▸ **Prompt**
All of the records need to be retyped exactly, with no line dropped.
━━━━━━━━━━━━━━━━
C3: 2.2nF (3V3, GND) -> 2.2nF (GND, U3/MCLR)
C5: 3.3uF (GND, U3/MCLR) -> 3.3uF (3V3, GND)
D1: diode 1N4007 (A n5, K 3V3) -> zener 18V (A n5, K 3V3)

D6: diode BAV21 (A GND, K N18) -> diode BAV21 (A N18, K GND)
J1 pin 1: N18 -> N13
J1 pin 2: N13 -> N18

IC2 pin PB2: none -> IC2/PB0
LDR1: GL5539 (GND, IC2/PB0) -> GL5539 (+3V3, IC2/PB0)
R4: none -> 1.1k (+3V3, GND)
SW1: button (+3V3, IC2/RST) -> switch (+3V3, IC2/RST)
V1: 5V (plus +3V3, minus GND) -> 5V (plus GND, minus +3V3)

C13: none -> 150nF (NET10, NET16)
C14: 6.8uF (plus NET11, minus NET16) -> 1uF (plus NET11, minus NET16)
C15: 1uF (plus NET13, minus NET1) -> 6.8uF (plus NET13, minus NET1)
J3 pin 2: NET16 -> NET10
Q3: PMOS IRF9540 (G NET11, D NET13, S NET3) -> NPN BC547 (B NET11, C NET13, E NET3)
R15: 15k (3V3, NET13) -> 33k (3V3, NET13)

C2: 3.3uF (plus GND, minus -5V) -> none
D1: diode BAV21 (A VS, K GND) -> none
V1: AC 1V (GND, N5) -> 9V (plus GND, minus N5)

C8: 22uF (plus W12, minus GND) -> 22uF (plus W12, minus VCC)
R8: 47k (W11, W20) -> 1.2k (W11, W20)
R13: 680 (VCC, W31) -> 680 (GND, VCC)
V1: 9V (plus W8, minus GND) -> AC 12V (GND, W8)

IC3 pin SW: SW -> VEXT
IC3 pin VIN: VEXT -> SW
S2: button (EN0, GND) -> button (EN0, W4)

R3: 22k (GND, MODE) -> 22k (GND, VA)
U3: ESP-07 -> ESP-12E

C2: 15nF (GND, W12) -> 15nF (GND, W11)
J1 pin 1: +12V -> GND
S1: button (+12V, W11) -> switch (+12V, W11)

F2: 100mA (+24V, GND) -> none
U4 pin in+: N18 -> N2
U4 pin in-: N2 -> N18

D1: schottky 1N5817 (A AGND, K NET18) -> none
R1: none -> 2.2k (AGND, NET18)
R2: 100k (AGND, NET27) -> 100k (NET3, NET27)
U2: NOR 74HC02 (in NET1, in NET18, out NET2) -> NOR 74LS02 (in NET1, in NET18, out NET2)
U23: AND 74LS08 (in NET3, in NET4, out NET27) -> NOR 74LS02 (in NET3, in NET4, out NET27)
━━━━━━━━━━━━━━━━
▸ **Worked solution**
C3: 2.2nF (3V3, GND) -> 2.2nF (GND, U3/MCLR)
C5: 3.3uF (GND, U3/MCLR) -> 3.3uF (3V3, GND)
D1: diode 1N4007 (A n5, K 3V3) -> zener 18V (A n5, K 3V3)

D6: diode BAV21 (A GND, K N18) -> diode BAV21 (A N18, K GND)
J1 pin 1: N18 -> N13
J1 pin 2: N13 -> N18

IC2 pin PB2: none -> IC2/PB0
LDR1: GL5539 (GND, IC2/PB0) -> GL5539 (+3V3, IC2/PB0)
R4: none -> 1.1k (+3V3, GND)
SW1: button (+3V3, IC2/RST) -> switch (+3V3, IC2/RST)
V1: 5V (plus +3V3, minus GND) -> 5V (plus GND, minus +3V3)

C13: none -> 150nF (NET10, NET16)
C14: 6.8uF (plus NET11, minus NET16) -> 1uF (plus NET11, minus NET16)
C15: 1uF (plus NET13, minus NET1) -> 6.8uF (plus NET13, minus NET1)
J3 pin 2: NET16 -> NET10
Q3: PMOS IRF9540 (G NET11, D NET13, S NET3) -> NPN BC547 (B NET11, C NET13, E NET3)
R15: 15k (3V3, NET13) -> 33k (3V3, NET13)

C2: 3.3uF (plus GND, minus -5V) -> none
D1: diode BAV21 (A VS, K GND) -> none
V1: AC 1V (GND, N5) -> 9V (plus GND, minus N5)

C8: 22uF (plus W12, minus GND) -> 22uF (plus W12, minus VCC)
R8: 47k (W11, W20) -> 1.2k (W11, W20)
R13: 680 (VCC, W31) -> 680 (GND, VCC)
V1: 9V (plus W8, minus GND) -> AC 12V (GND, W8)

IC3 pin SW: SW -> VEXT
IC3 pin VIN: VEXT -> SW
S2: button (EN0, GND) -> button (EN0, W4)

R3: 22k (GND, MODE) -> 22k (GND, VA)
U3: ESP-07 -> ESP-12E

C2: 15nF (GND, W12) -> 15nF (GND, W11)
J1 pin 1: +12V -> GND
S1: button (+12V, W11) -> switch (+12V, W11)

F2: 100mA (+24V, GND) -> none
U4 pin in+: N18 -> N2
U4 pin in-: N2 -> N18

D1: schottky 1N5817 (A AGND, K NET18) -> none
R1: none -> 2.2k (AGND, NET18)
R2: 100k (AGND, NET27) -> 100k (NET3, NET27)
U2: NOR 74HC02 (in NET1, in NET18, out NET2) -> NOR 74LS02 (in NET1, in NET18, out NET2)
U23: AND 74LS08 (in NET3, in NET4, out NET27) -> NOR 74LS02 (in NET3, in NET4, out NET27)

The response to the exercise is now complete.